-- The data follows --
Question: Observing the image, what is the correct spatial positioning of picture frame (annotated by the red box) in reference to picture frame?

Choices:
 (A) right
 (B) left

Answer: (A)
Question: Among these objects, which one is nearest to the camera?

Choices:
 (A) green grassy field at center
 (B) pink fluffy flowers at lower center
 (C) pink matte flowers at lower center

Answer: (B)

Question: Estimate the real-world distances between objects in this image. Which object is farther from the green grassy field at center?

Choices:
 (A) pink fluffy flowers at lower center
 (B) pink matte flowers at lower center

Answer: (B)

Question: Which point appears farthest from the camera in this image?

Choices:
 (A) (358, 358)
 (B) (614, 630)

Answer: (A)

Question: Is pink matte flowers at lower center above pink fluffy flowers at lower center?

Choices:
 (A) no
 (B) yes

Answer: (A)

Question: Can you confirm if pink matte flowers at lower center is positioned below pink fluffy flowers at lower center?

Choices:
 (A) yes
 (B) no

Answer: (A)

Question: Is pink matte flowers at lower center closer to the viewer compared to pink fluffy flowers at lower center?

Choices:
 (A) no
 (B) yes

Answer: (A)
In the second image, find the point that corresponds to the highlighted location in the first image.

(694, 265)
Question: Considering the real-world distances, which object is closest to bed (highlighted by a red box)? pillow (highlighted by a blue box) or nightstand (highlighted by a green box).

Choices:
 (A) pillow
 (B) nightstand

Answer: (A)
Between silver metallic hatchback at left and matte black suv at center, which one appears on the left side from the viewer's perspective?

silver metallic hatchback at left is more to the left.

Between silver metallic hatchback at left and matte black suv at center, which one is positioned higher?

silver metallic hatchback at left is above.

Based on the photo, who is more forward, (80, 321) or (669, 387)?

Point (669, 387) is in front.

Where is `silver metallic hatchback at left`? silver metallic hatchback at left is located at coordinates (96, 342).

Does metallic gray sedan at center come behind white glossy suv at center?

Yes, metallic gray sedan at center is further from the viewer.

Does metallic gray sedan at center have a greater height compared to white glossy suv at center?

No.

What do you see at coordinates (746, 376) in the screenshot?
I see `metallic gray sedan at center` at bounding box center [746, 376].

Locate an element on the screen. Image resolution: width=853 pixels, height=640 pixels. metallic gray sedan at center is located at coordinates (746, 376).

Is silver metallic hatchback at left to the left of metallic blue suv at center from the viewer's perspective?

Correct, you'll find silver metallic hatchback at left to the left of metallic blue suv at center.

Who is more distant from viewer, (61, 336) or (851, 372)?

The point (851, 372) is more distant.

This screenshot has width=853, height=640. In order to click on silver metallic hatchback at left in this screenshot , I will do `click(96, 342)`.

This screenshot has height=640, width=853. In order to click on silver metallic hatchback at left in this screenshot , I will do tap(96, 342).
-- The data concluded --
# Directions for this task
Reproduce the items above in full, substituting "silver compact hatchback at left" for each occurrence of "silver metallic hatchback at left" and leaving every other character as it stands.

# Task answer
Question: Observing the image, what is the correct spatial positioning of picture frame (annotated by the red box) in reference to picture frame?

Choices:
 (A) right
 (B) left

Answer: (A)
Question: Among these objects, which one is nearest to the camera?

Choices:
 (A) green grassy field at center
 (B) pink fluffy flowers at lower center
 (C) pink matte flowers at lower center

Answer: (B)

Question: Estimate the real-world distances between objects in this image. Which object is farther from the green grassy field at center?

Choices:
 (A) pink fluffy flowers at lower center
 (B) pink matte flowers at lower center

Answer: (B)

Question: Which point appears farthest from the camera in this image?

Choices:
 (A) (358, 358)
 (B) (614, 630)

Answer: (A)

Question: Is pink matte flowers at lower center above pink fluffy flowers at lower center?

Choices:
 (A) no
 (B) yes

Answer: (A)

Question: Can you confirm if pink matte flowers at lower center is positioned below pink fluffy flowers at lower center?

Choices:
 (A) yes
 (B) no

Answer: (A)

Question: Is pink matte flowers at lower center closer to the viewer compared to pink fluffy flowers at lower center?

Choices:
 (A) no
 (B) yes

Answer: (A)
In the second image, find the point that corresponds to the highlighted location in the first image.

(694, 265)
Question: Considering the real-world distances, which object is closest to bed (highlighted by a red box)? pillow (highlighted by a blue box) or nightstand (highlighted by a green box).

Choices:
 (A) pillow
 (B) nightstand

Answer: (A)
Between silver compact hatchback at left and matte black suv at center, which one appears on the left side from the viewer's perspective?

silver compact hatchback at left is more to the left.

Between silver compact hatchback at left and matte black suv at center, which one is positioned higher?

silver compact hatchback at left is above.

Based on the photo, who is more forward, (80, 321) or (669, 387)?

Point (669, 387) is in front.

Where is `silver compact hatchback at left`? silver compact hatchback at left is located at coordinates (96, 342).

Does metallic gray sedan at center come behind white glossy suv at center?

Yes, metallic gray sedan at center is further from the viewer.

Does metallic gray sedan at center have a greater height compared to white glossy suv at center?

No.

What do you see at coordinates (746, 376) in the screenshot?
I see `metallic gray sedan at center` at bounding box center [746, 376].

Locate an element on the screen. Image resolution: width=853 pixels, height=640 pixels. metallic gray sedan at center is located at coordinates (746, 376).

Is silver compact hatchback at left to the left of metallic blue suv at center from the viewer's perspective?

Correct, you'll find silver compact hatchback at left to the left of metallic blue suv at center.

Who is more distant from viewer, (61, 336) or (851, 372)?

The point (851, 372) is more distant.

This screenshot has width=853, height=640. In order to click on silver compact hatchback at left in this screenshot , I will do `click(96, 342)`.

This screenshot has height=640, width=853. In order to click on silver compact hatchback at left in this screenshot , I will do tap(96, 342).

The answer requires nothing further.